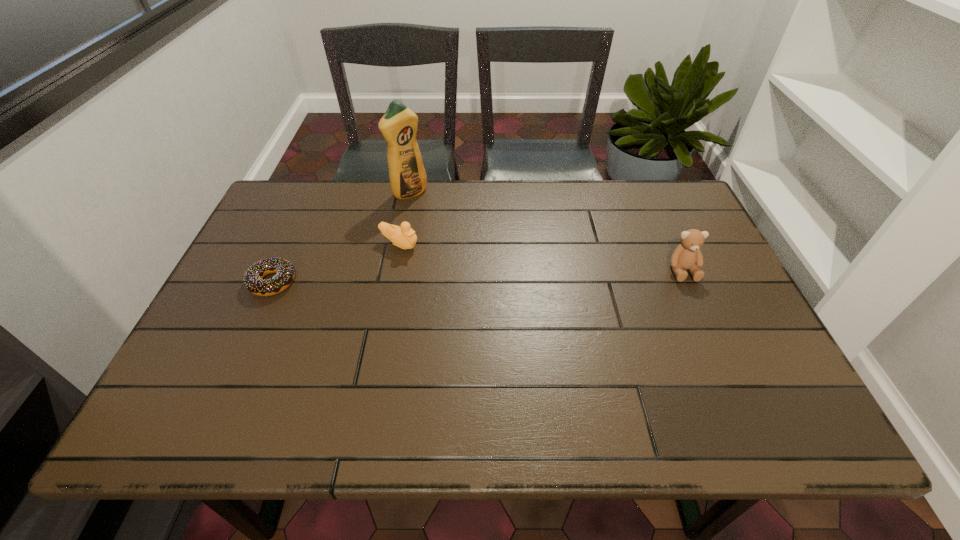
You are a GUI agent. You are given a task and a screenshot of the screen. Output one action in this format:
    pyautogui.click(x=<x>, y=<y>)
    Task: Click on the vacant position at the near edge of the desktop
    
    Given the screenshot: What is the action you would take?
    pyautogui.click(x=450, y=374)

I want to click on vacant space at the left edge of the desktop, so click(x=246, y=251).

Find the location of a particular element. The height and width of the screenshot is (540, 960). vacant space at the far left corner is located at coordinates (312, 180).

In the image, there is a desktop. Where is `vacant space at the near left corner`? vacant space at the near left corner is located at coordinates (205, 359).

In order to click on vacant space at the far right corner of the desktop in this screenshot , I will do `click(674, 183)`.

At what (x,y) coordinates should I click in order to perform the action: click on free space at the near right corner of the desktop. Please return your answer as a coordinate pair (x, y). The height and width of the screenshot is (540, 960). Looking at the image, I should click on (734, 363).

Where is `vacant area that lies between the third nearest object and the leftmost object`? The image size is (960, 540). vacant area that lies between the third nearest object and the leftmost object is located at coordinates (336, 264).

Where is `free space that is in between the doughnut and the tallest object`? Image resolution: width=960 pixels, height=540 pixels. free space that is in between the doughnut and the tallest object is located at coordinates (341, 238).

Identify the location of unoccupied area between the detergent and the duckling. (x=404, y=219).

Identify the location of free space between the tallest object and the duckling. (404, 219).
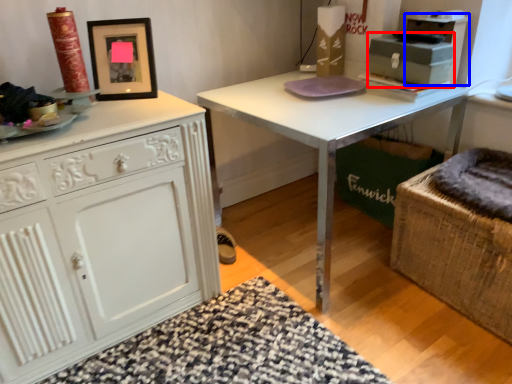
Question: Which of the following is the farthest to the observer, box (highlighted by a red box) or cabinetry (highlighted by a blue box)?

Choices:
 (A) box
 (B) cabinetry

Answer: (B)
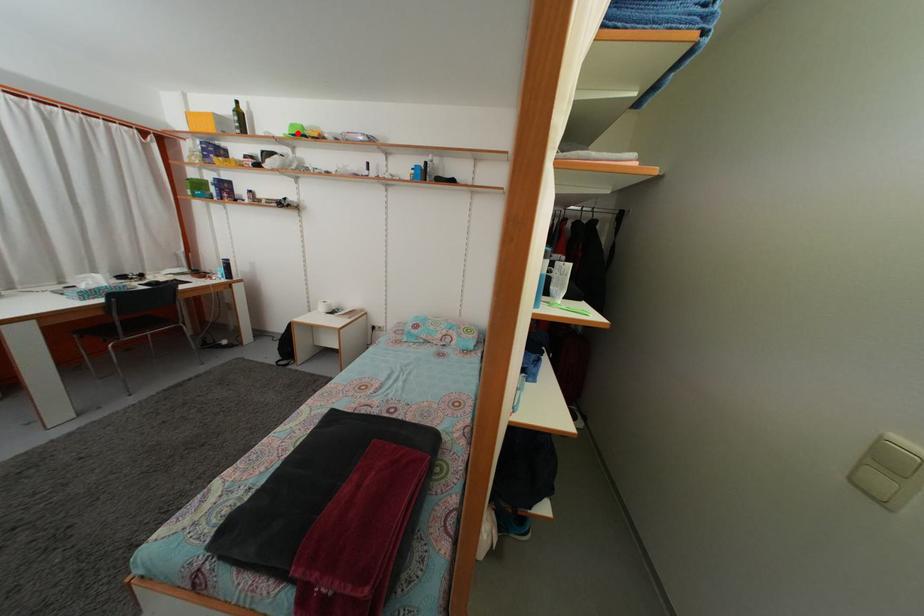
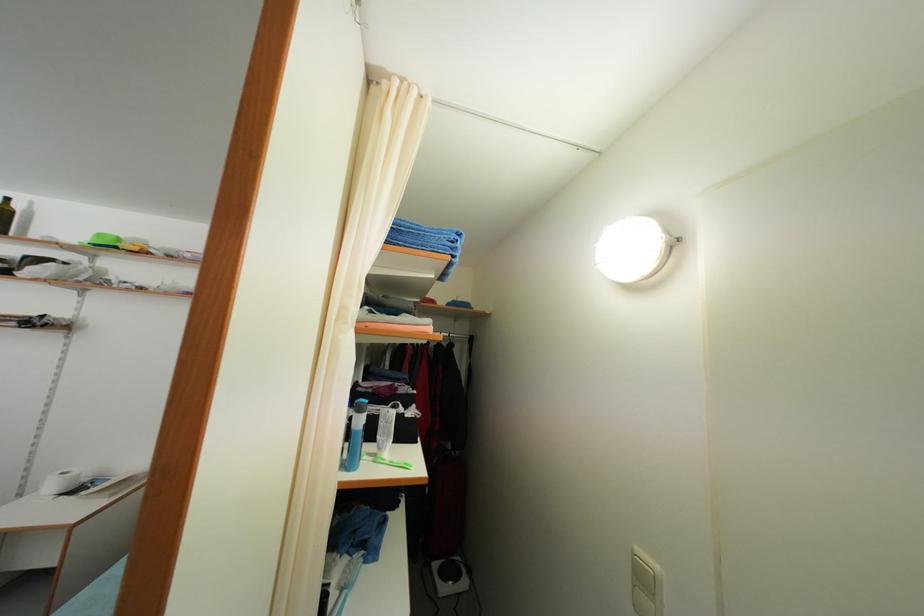
Locate, in the second image, the point that corresponds to the highlighted location in the first image.

(104, 243)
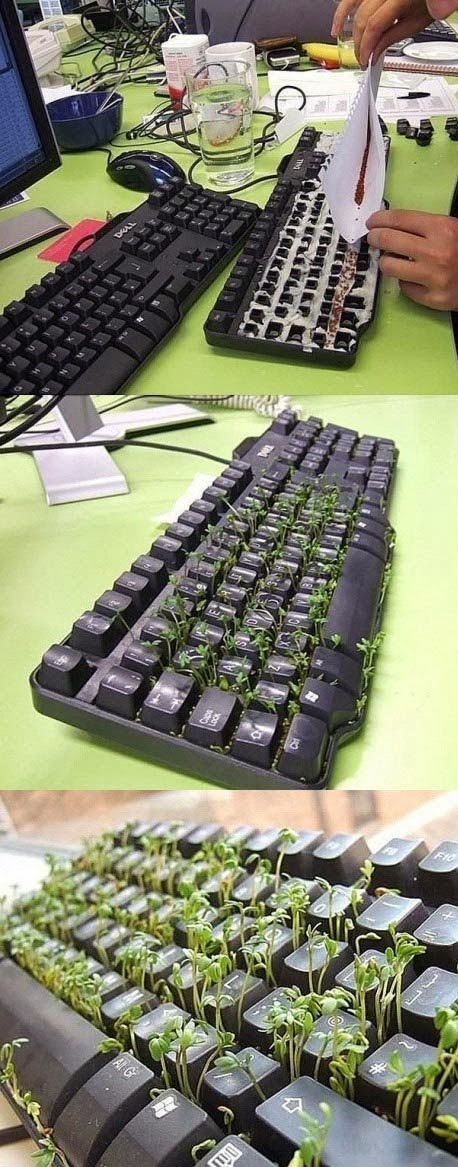
The image size is (458, 1167). What are the coordinates of `monitor` in the screenshot? It's located at (27, 134).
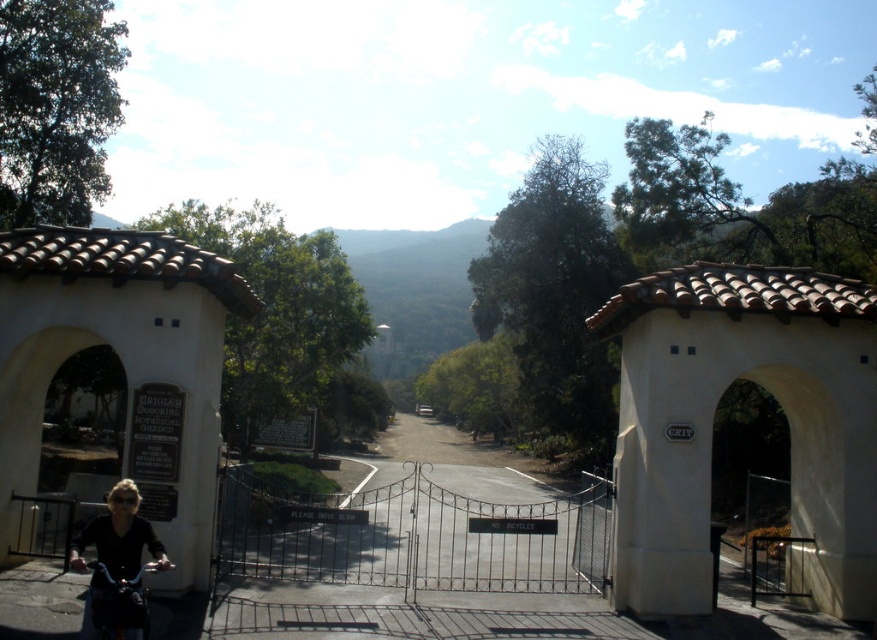
Consider the image. Is black matte jacket at lower left shorter than shiny black bicycle at lower left?

In fact, black matte jacket at lower left may be taller than shiny black bicycle at lower left.

Image resolution: width=877 pixels, height=640 pixels. Describe the element at coordinates (119, 536) in the screenshot. I see `black matte jacket at lower left` at that location.

Describe the element at coordinates (119, 536) in the screenshot. I see `black matte jacket at lower left` at that location.

The height and width of the screenshot is (640, 877). Find the location of `black matte jacket at lower left`. black matte jacket at lower left is located at coordinates (119, 536).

* Exercise details: Write out all of the data above word for word, leaving out the pictures.

* Exercise answer:
You are a GUI agent. You are given a task and a screenshot of the screen. Output one action in this format:
    pyautogui.click(x=<x>, y=<y>)
    Task: Click on the vacant position at the near edge of the desktop
    
    Given the screenshot: What is the action you would take?
    pyautogui.click(x=450, y=374)

I want to click on vacant space at the left edge of the desktop, so click(x=246, y=251).

Find the location of a particular element. The height and width of the screenshot is (540, 960). vacant space at the far left corner is located at coordinates (312, 180).

In the image, there is a desktop. Where is `vacant space at the near left corner`? vacant space at the near left corner is located at coordinates (205, 359).

In order to click on vacant space at the far right corner of the desktop in this screenshot , I will do `click(674, 183)`.

At what (x,y) coordinates should I click in order to perform the action: click on free space at the near right corner of the desktop. Please return your answer as a coordinate pair (x, y). The height and width of the screenshot is (540, 960). Looking at the image, I should click on (734, 363).

Where is `vacant area that lies between the third nearest object and the leftmost object`? The image size is (960, 540). vacant area that lies between the third nearest object and the leftmost object is located at coordinates (336, 264).

Where is `free space that is in between the doughnut and the tallest object`? Image resolution: width=960 pixels, height=540 pixels. free space that is in between the doughnut and the tallest object is located at coordinates (341, 238).

Identify the location of unoccupied area between the detergent and the duckling. (x=404, y=219).

Identify the location of free space between the tallest object and the duckling. (404, 219).
Question: Which of the following is the farthest to the observer, box (highlighted by a red box) or cabinetry (highlighted by a blue box)?

Choices:
 (A) box
 (B) cabinetry

Answer: (B)
Locate, in the second image, the point that corresponds to the highlighted location in the first image.

(104, 243)
The image size is (458, 1167). What are the coordinates of `monitor` in the screenshot? It's located at (27, 134).
Consider the image. Is black matte jacket at lower left shorter than shiny black bicycle at lower left?

In fact, black matte jacket at lower left may be taller than shiny black bicycle at lower left.

Image resolution: width=877 pixels, height=640 pixels. Describe the element at coordinates (119, 536) in the screenshot. I see `black matte jacket at lower left` at that location.

Describe the element at coordinates (119, 536) in the screenshot. I see `black matte jacket at lower left` at that location.

The height and width of the screenshot is (640, 877). Find the location of `black matte jacket at lower left`. black matte jacket at lower left is located at coordinates (119, 536).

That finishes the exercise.